[Structured diff data]
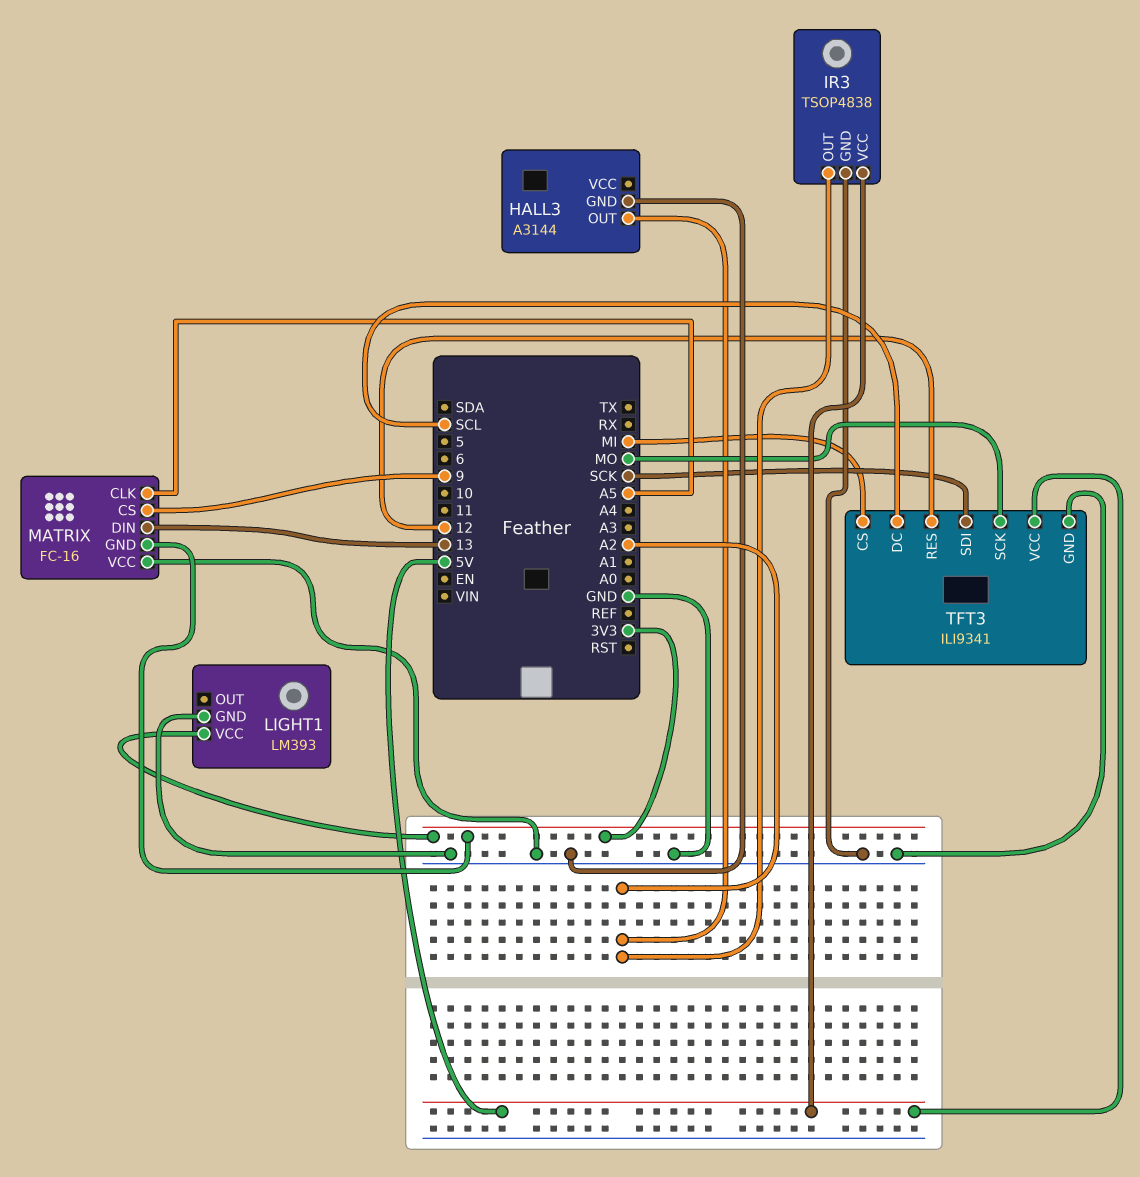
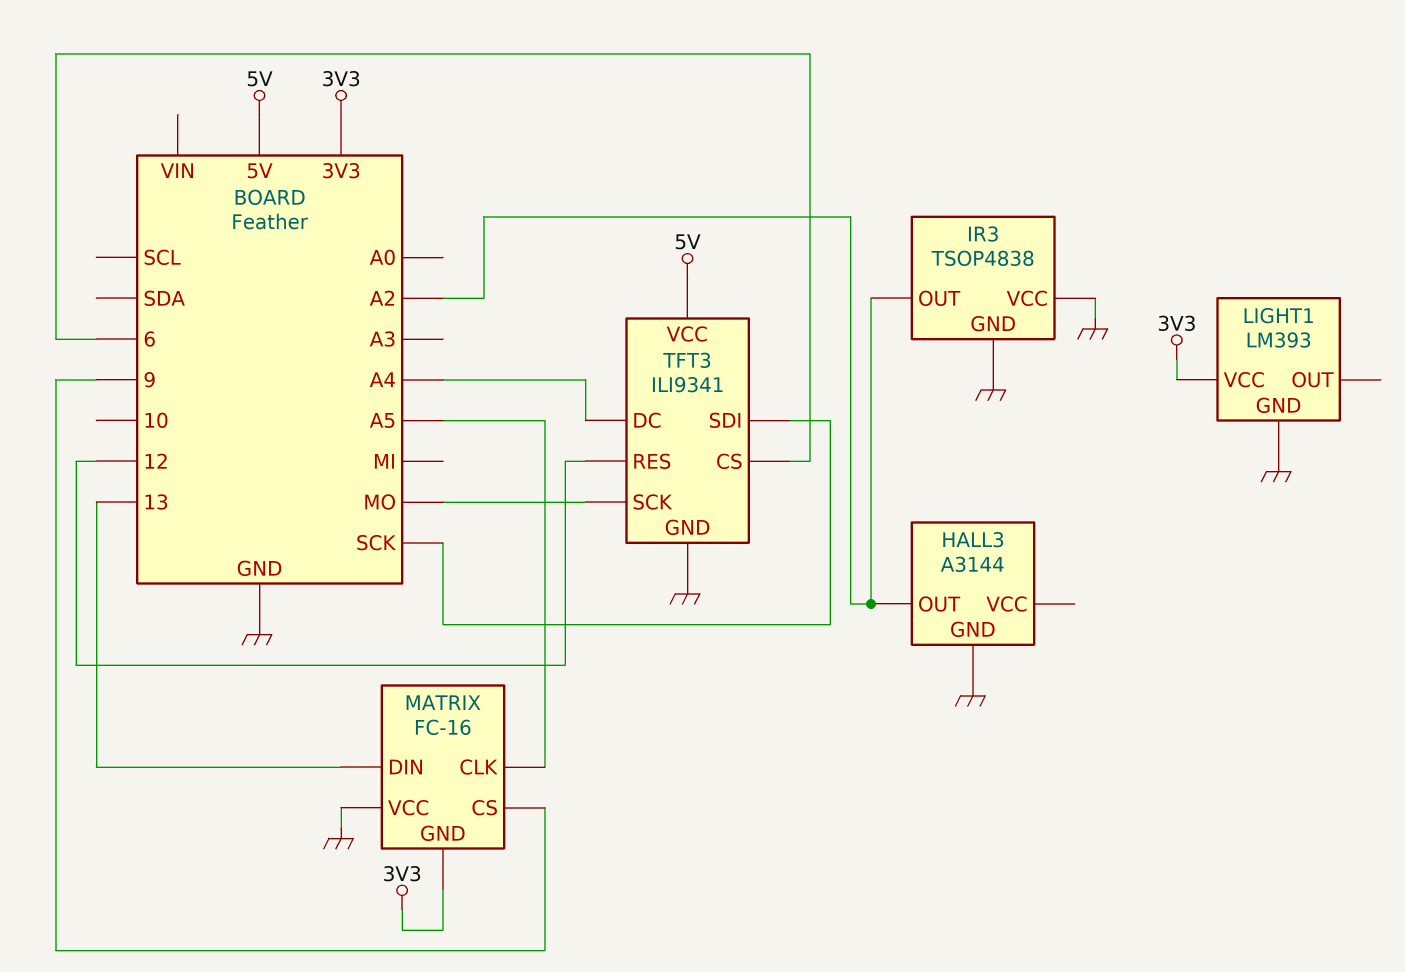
IR3 pin VCC: 5V -> GND
TFT3 pin CS: MI -> 6
TFT3 pin DC: SCL -> A4

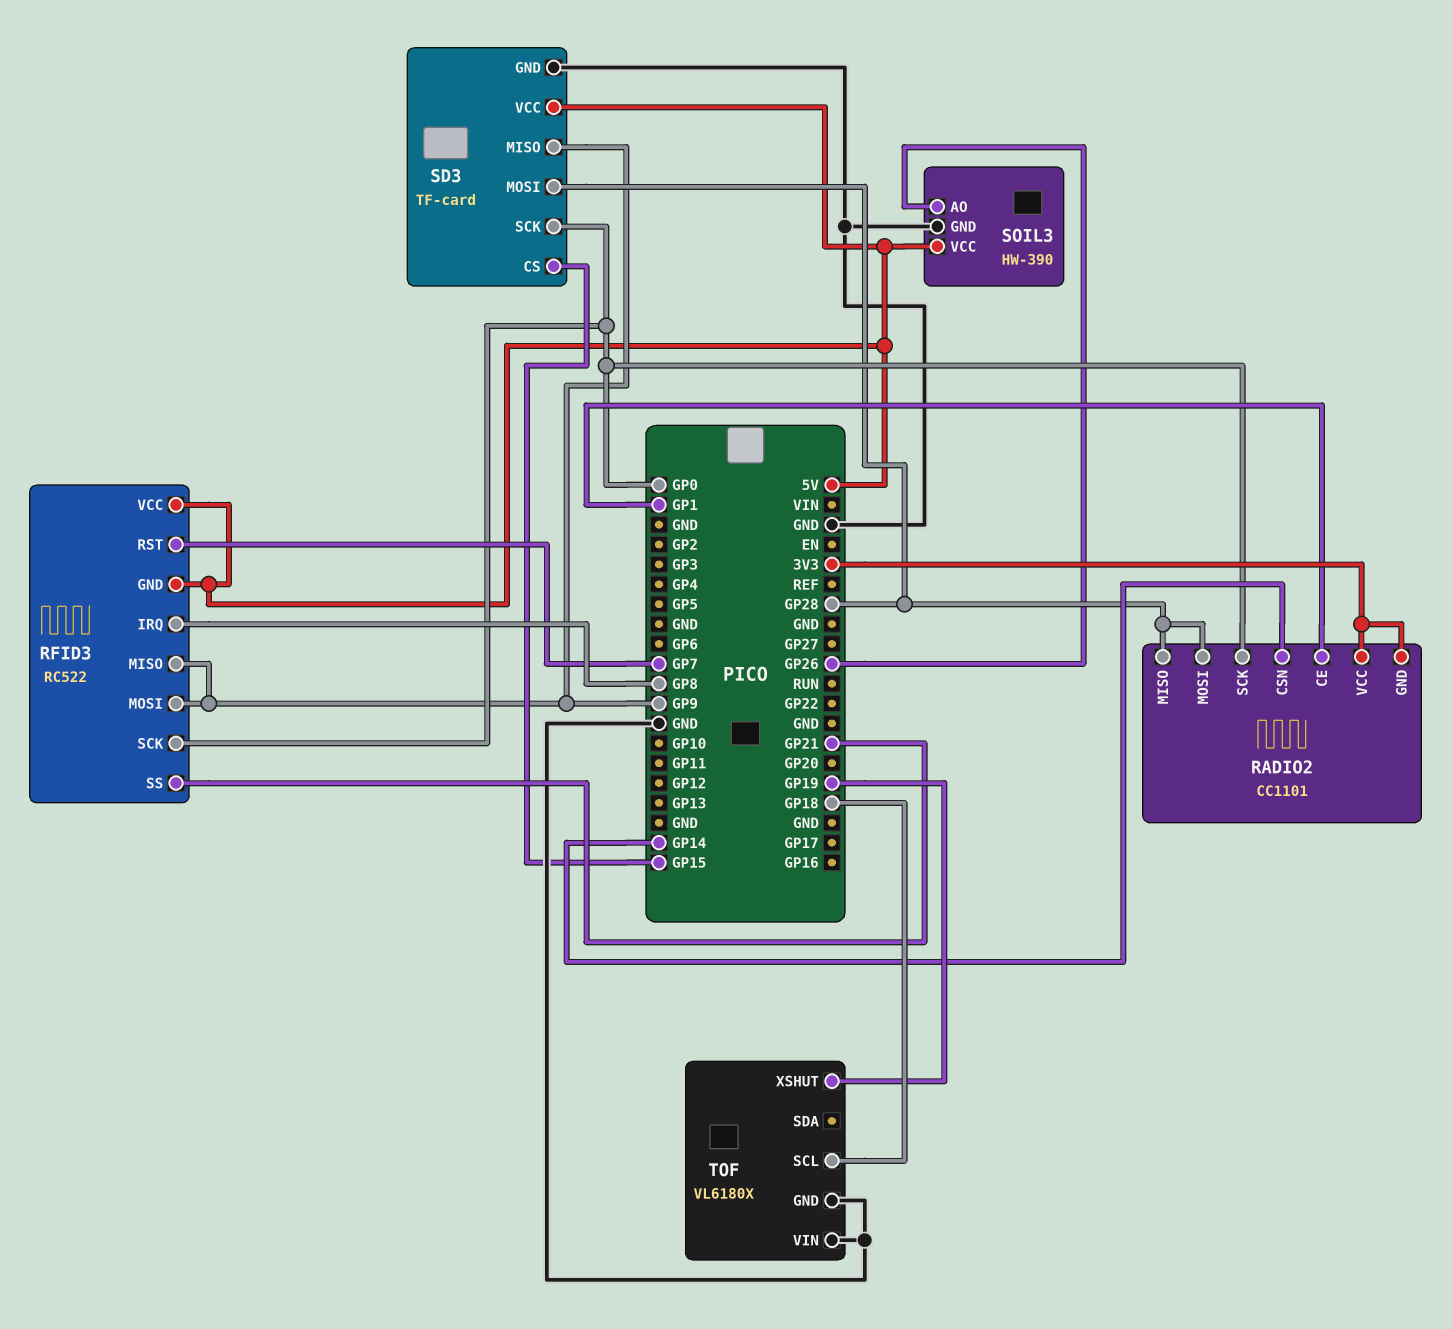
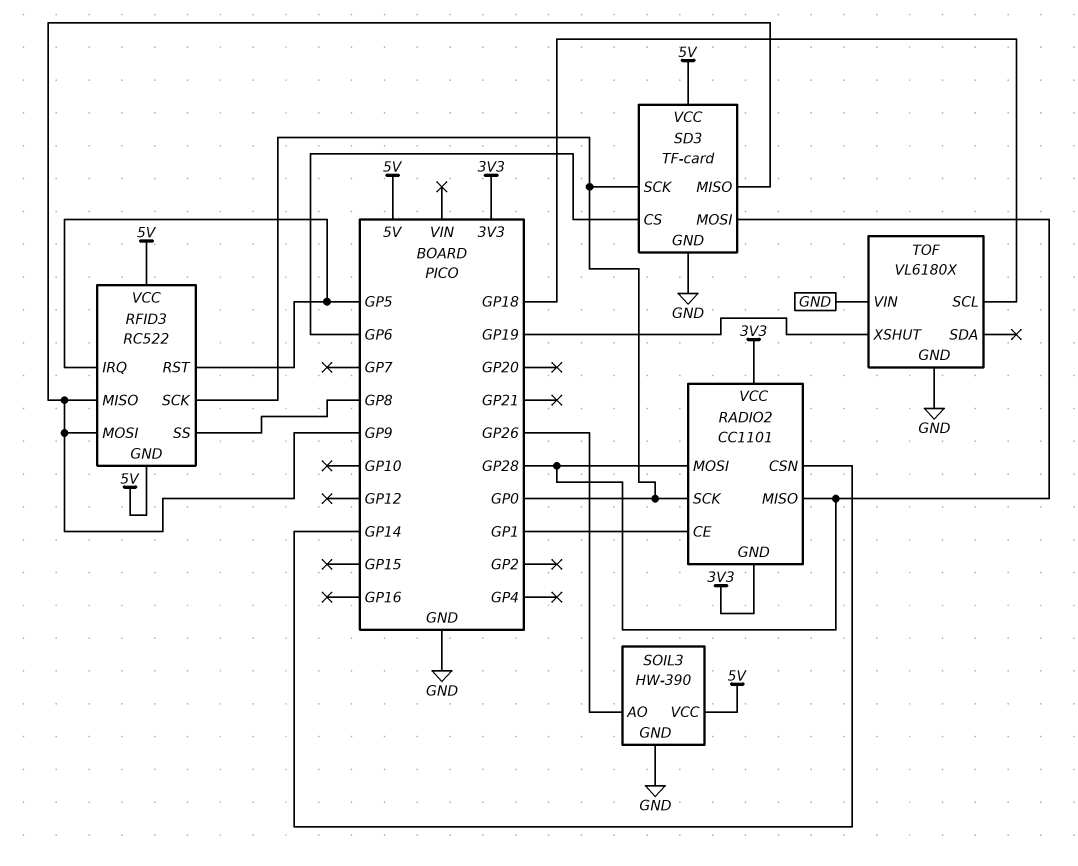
RFID3 pin IRQ: GP8 -> GP5
RFID3 pin RST: GP7 -> GP5
RFID3 pin SS: GP21 -> GP8
SD3 pin CS: GP15 -> GP6

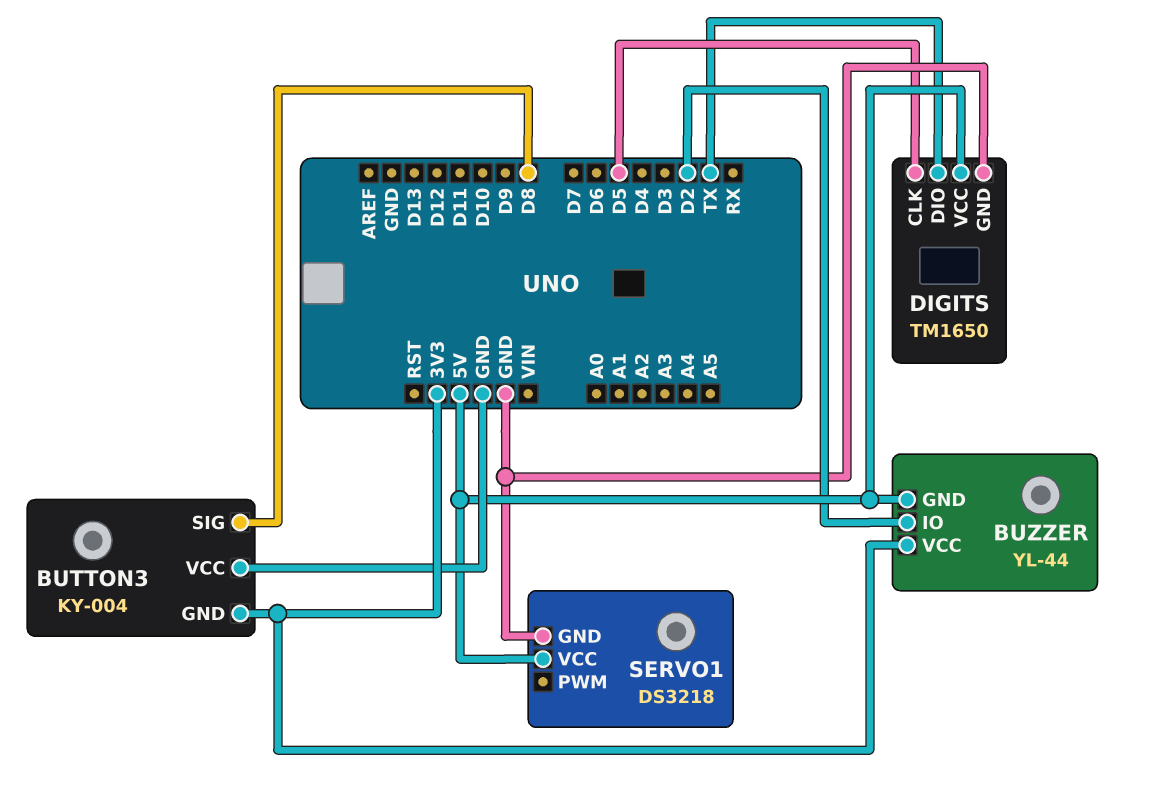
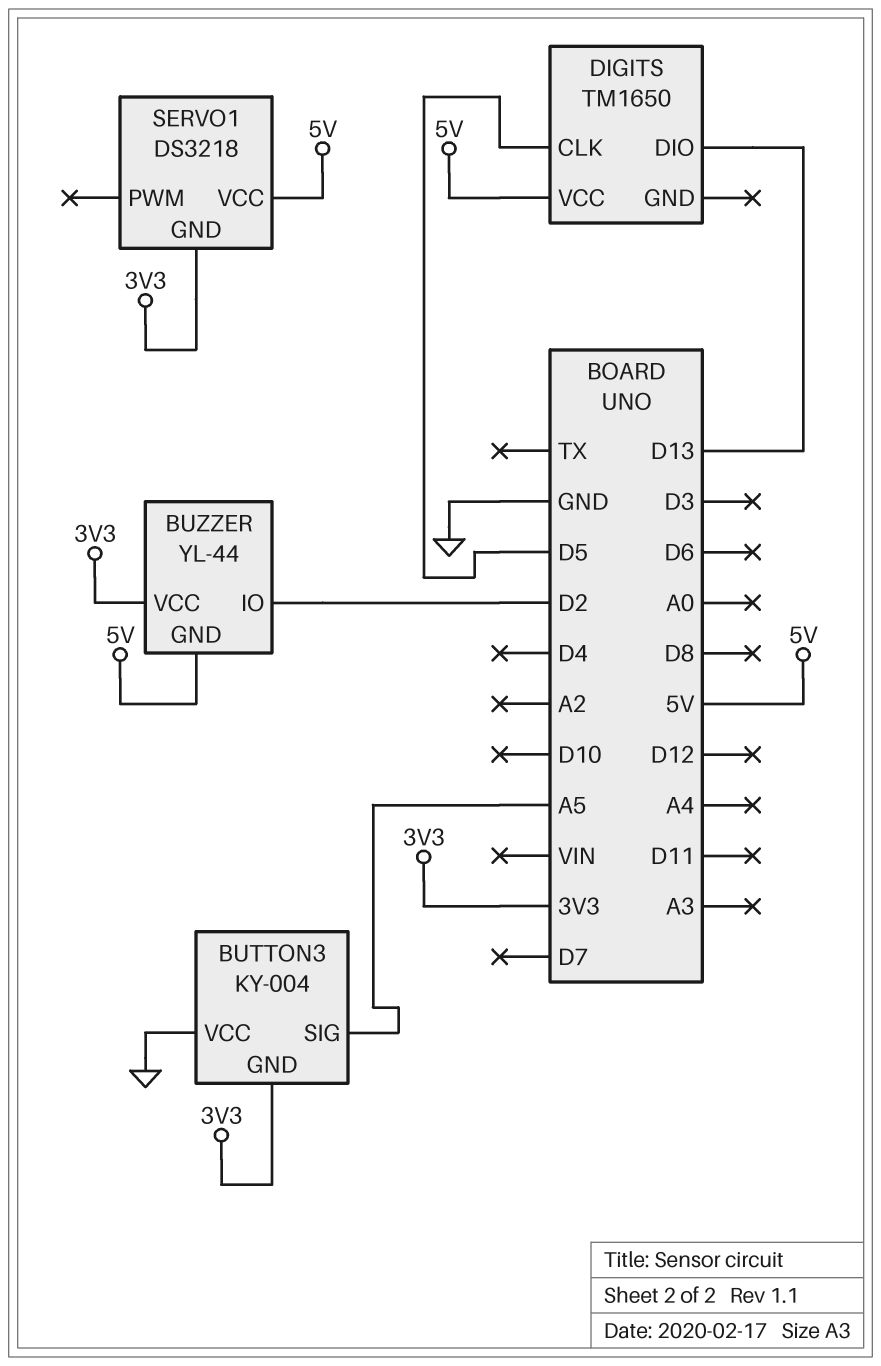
BUTTON3 pin SIG: D8 -> A5
DIGITS pin DIO: TX -> D13
DIGITS pin GND: GND -> none
SERVO1 pin GND: GND -> 3V3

> Task directions
Count the lines above that contain the word "DIGITS". Write only the number.

> Output of the exercise
2